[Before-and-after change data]
▶
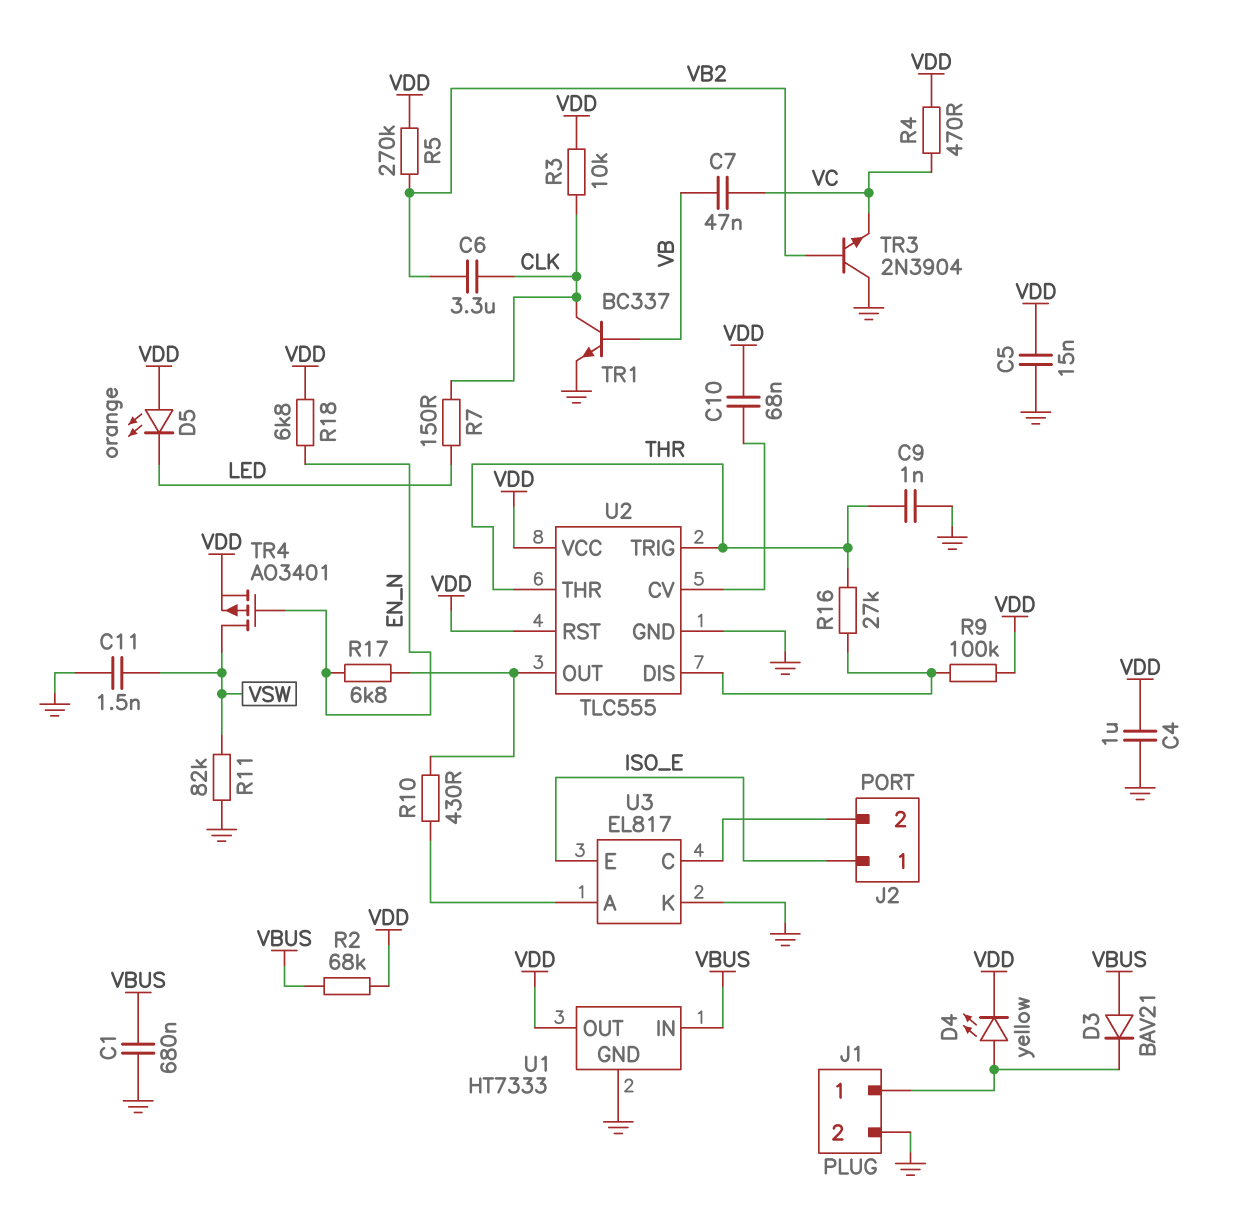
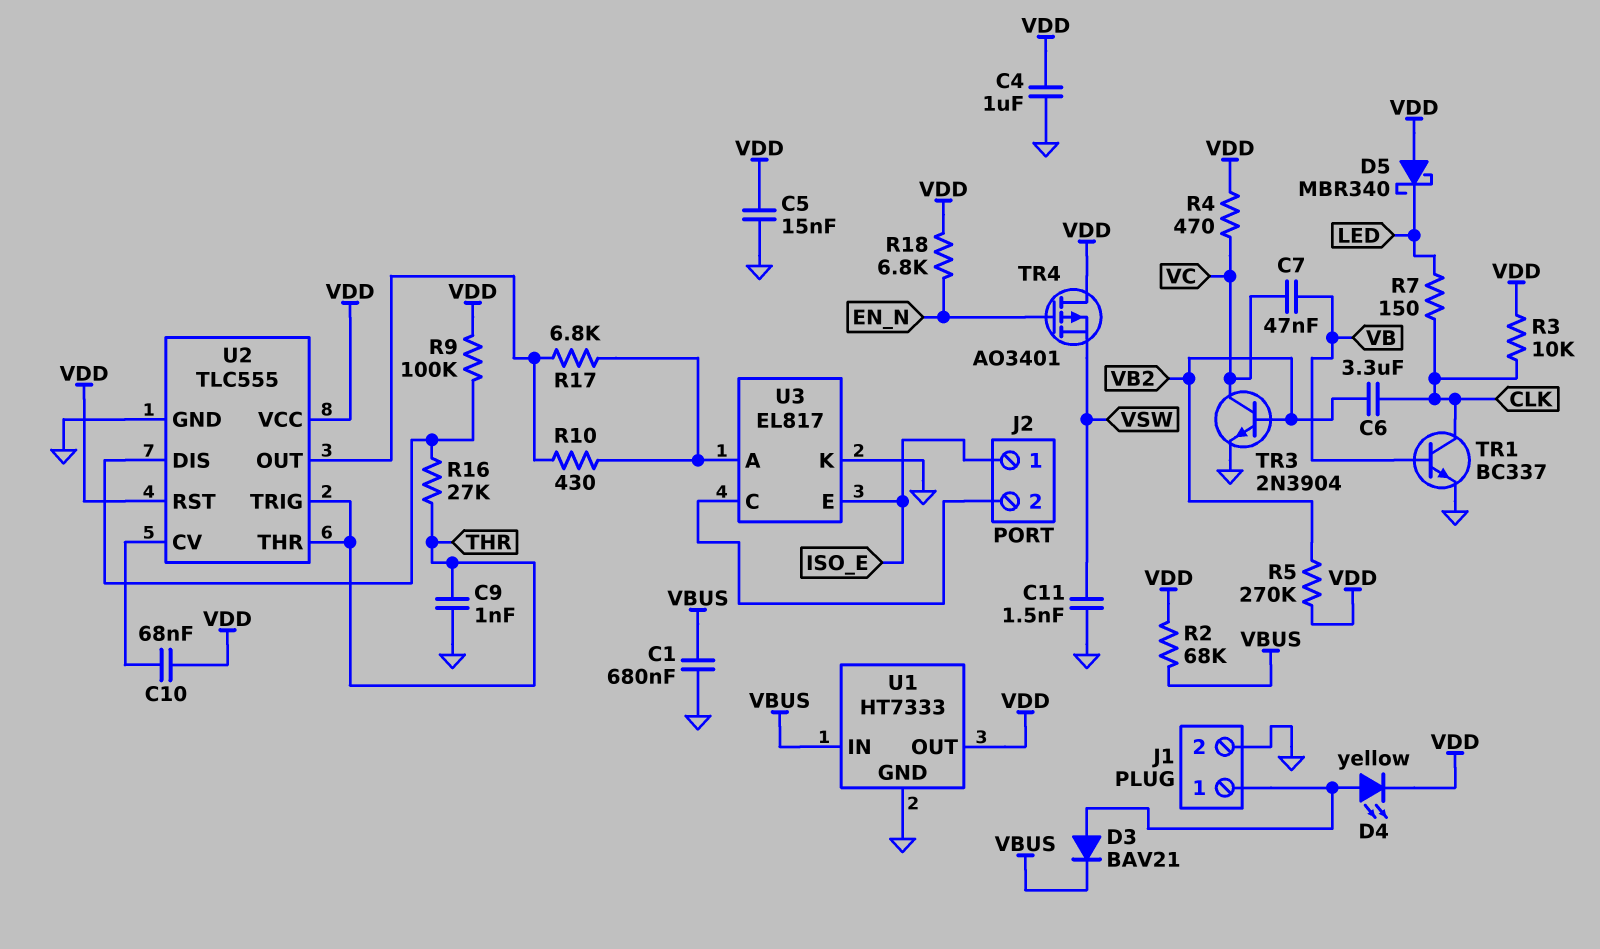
D3: diode BAV21 (A VBUS, K J1/1) -> diode BAV21 (A J1/1, K VBUS)
D5: LED orange (A VDD, K LED) -> schottky MBR340 (A VDD, K LED)
R11: 82k (GND, VSW) -> none
R17: 6.8k (EN_N, U2/OUT) -> 6.8k (U2/OUT, U3/A)
TR3: NPN 2N3904 (B VB2, C GND, E VC) -> NPN 2N3904 (B VB2, C VC, E GND)
TR4: PMOS AO3401 (G EN_N, D VSW, S VDD) -> PMOS AO3401 (G EN_N, D VDD, S VSW)

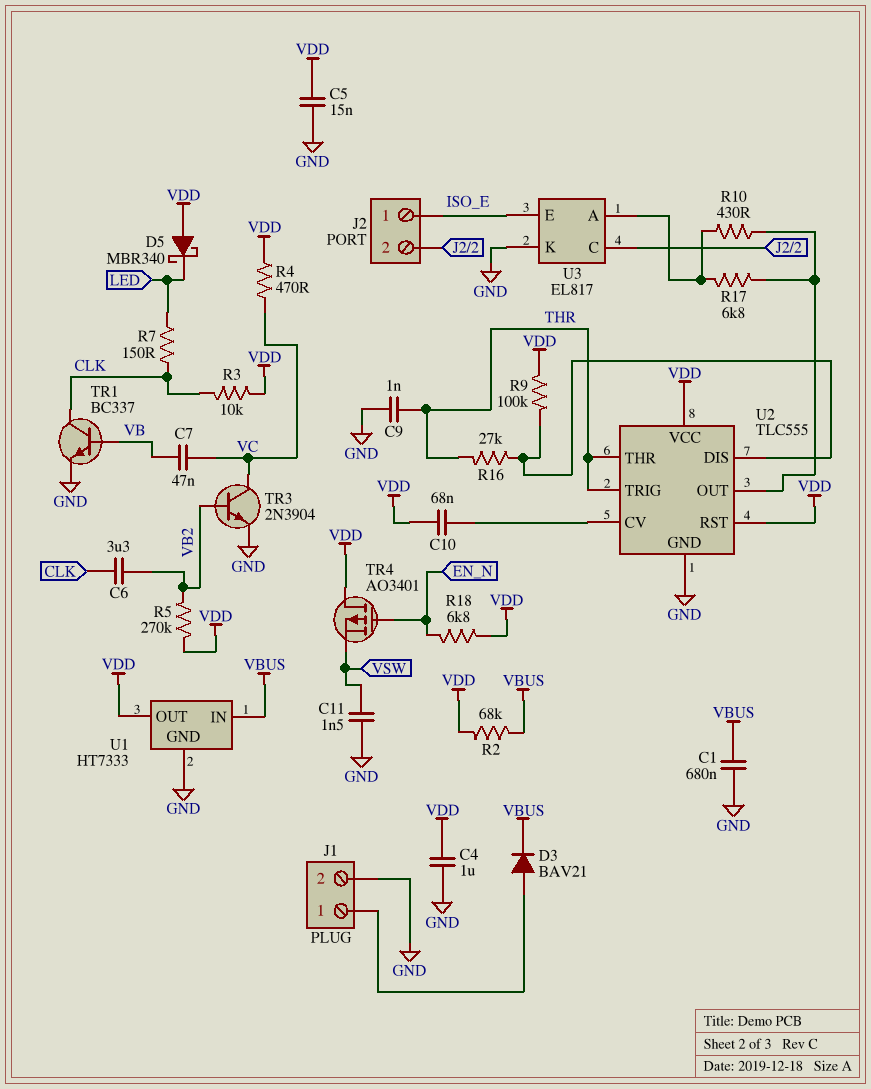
D4: LED yellow (A J1/1, K VDD) -> none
◀
• What you have to do
The last line of the entries marks the end, and the line with "R11: 82k (GND, VSW) -> none" marks the start. Output exactly those two lines and every line between them, nothing else, with the pictures left out.

• Your response
R11: 82k (GND, VSW) -> none
R17: 6.8k (EN_N, U2/OUT) -> 6.8k (U2/OUT, U3/A)
TR3: NPN 2N3904 (B VB2, C GND, E VC) -> NPN 2N3904 (B VB2, C VC, E GND)
TR4: PMOS AO3401 (G EN_N, D VSW, S VDD) -> PMOS AO3401 (G EN_N, D VDD, S VSW)

D4: LED yellow (A J1/1, K VDD) -> none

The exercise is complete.